WORK ORDER:
Among the entries below, find the lines with the word "none" and copy them.

◆ ◆ ◆ ◆ ◆

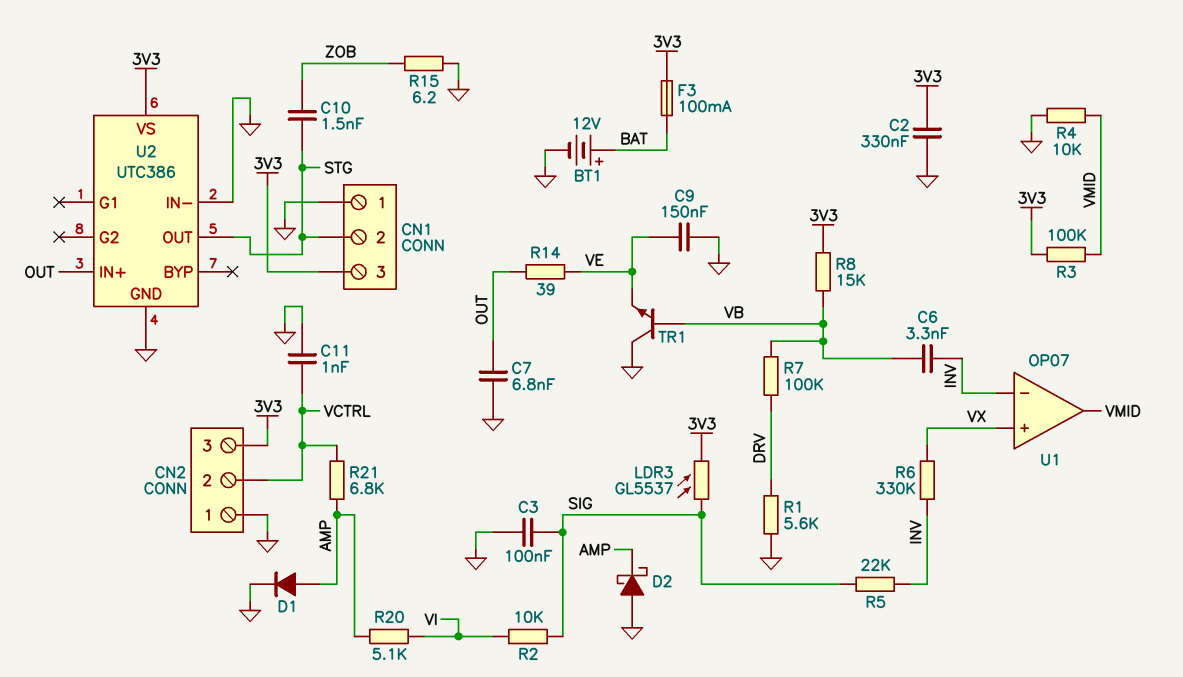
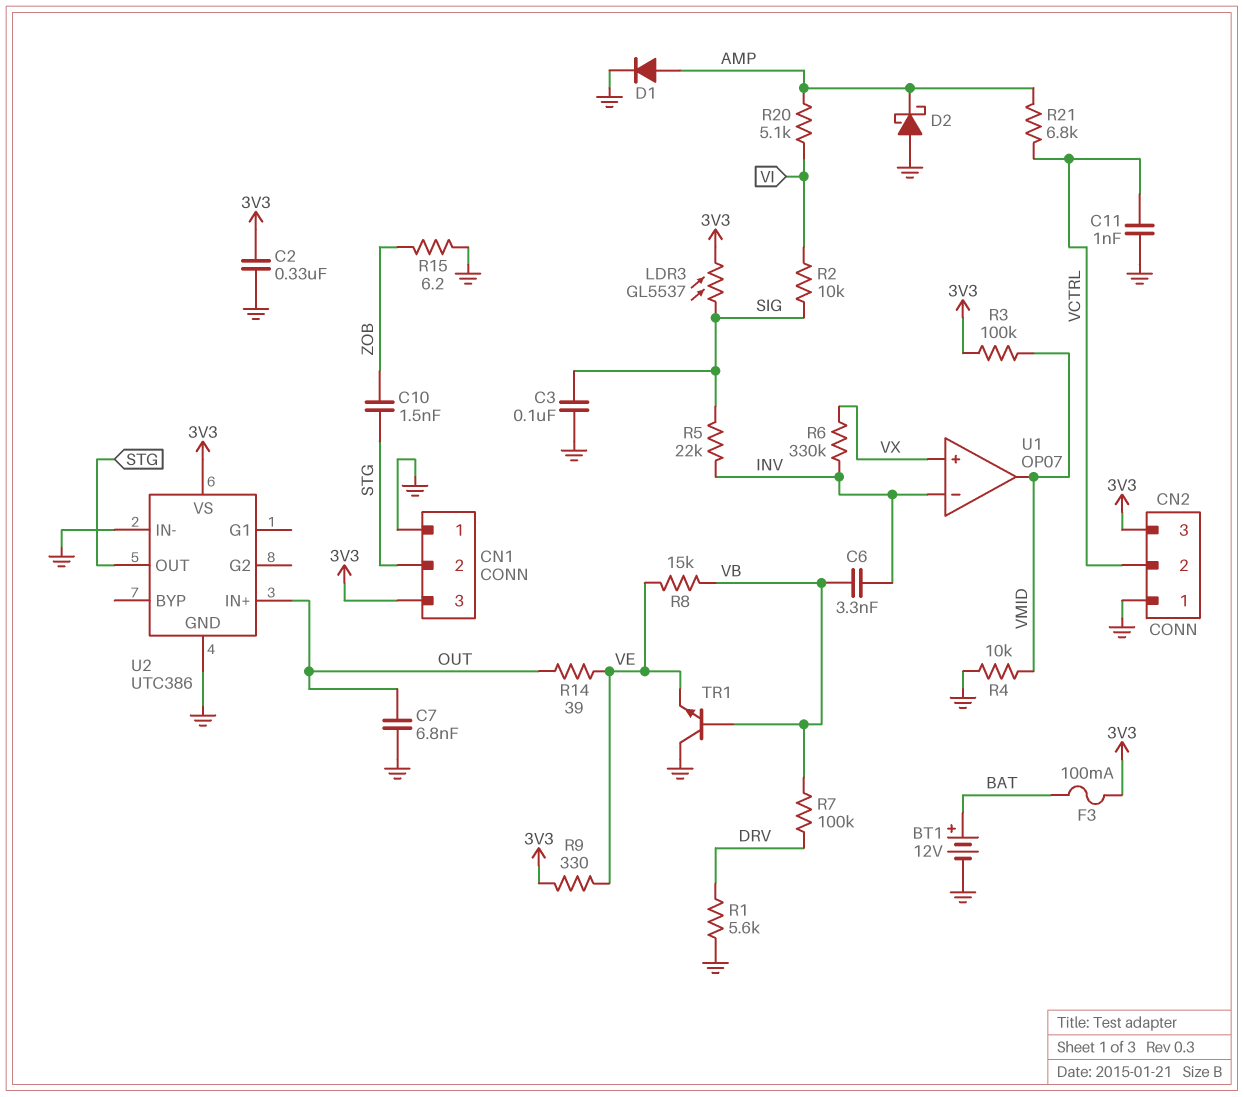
C9: 150nF (GND, VE) -> none
R8: 15k (3V3, VB) -> 15k (VB, VE)
R9: none -> 330 (3V3, VE)

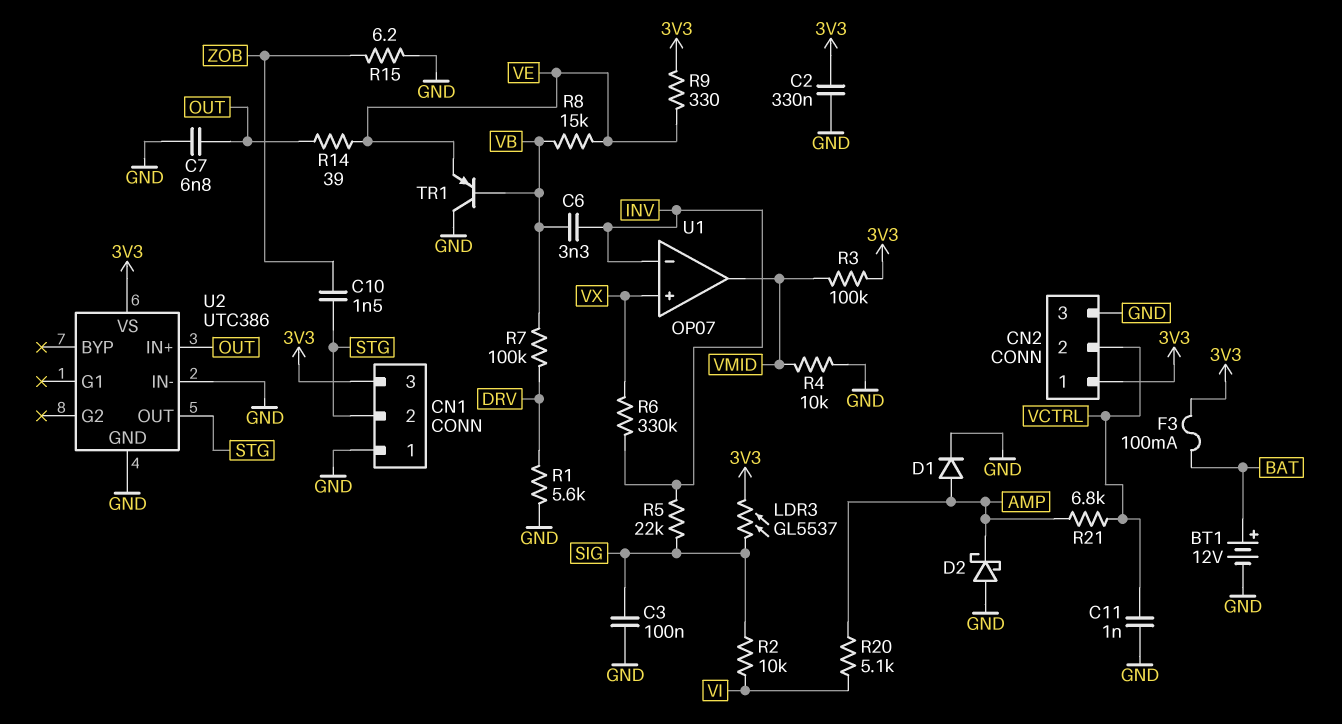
CN2 pin 1: GND -> 3V3
CN2 pin 3: 3V3 -> GND
TR1: NPN (B VB, C GND, E VE) -> PNP (B VB, C GND, E VE)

◆ ◆ ◆ ◆ ◆

SOLUTION TO THIS PROBLEM:
C9: 150nF (GND, VE) -> none
R9: none -> 330 (3V3, VE)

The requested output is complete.